- Problem requirements: Your answer should be every line of the entries that has the string "RELAY" in it.

##############################

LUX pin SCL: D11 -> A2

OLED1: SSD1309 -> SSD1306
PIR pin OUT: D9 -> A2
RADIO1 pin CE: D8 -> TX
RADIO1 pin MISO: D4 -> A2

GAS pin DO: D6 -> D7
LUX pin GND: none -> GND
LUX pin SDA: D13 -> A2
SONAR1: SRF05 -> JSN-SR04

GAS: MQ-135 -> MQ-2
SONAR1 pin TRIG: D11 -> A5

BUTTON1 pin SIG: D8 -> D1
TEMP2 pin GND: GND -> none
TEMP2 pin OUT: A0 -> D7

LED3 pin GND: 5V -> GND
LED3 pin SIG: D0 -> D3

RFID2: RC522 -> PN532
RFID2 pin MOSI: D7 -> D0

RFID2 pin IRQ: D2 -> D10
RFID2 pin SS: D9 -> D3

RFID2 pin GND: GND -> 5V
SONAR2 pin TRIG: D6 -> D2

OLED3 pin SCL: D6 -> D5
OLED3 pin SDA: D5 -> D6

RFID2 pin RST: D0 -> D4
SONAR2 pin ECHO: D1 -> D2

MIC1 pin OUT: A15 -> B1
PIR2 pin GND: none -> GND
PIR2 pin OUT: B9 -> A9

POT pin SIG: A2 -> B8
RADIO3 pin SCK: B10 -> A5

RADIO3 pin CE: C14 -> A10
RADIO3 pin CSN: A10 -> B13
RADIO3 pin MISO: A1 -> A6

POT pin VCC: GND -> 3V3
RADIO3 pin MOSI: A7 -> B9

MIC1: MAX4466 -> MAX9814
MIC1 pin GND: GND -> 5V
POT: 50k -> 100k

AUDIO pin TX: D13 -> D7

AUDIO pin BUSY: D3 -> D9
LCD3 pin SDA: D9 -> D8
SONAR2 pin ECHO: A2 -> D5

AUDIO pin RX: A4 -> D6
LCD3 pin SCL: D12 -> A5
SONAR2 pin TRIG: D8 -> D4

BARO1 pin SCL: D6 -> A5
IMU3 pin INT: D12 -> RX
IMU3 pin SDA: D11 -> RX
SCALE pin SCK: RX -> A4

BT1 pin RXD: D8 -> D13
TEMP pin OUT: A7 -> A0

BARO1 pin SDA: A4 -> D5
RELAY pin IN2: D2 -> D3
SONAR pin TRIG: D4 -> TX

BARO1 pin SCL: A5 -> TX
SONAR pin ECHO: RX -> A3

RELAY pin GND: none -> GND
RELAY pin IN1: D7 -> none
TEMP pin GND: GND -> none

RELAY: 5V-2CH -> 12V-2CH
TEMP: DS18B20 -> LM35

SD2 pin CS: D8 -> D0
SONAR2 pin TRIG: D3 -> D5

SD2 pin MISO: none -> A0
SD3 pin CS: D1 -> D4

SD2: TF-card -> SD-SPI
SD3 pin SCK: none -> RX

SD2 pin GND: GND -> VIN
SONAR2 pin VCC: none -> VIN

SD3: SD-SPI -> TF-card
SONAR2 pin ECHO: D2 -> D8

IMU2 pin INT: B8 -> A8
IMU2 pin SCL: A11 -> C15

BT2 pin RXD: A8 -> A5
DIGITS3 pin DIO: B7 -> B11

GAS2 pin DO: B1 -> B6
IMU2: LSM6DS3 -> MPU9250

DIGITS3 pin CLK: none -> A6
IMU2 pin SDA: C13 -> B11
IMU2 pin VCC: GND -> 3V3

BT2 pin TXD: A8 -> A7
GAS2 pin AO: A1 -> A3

##############################

- Result of this task:
RELAY pin IN2: D2 -> D3
RELAY pin GND: none -> GND
RELAY pin IN1: D7 -> none
RELAY: 5V-2CH -> 12V-2CH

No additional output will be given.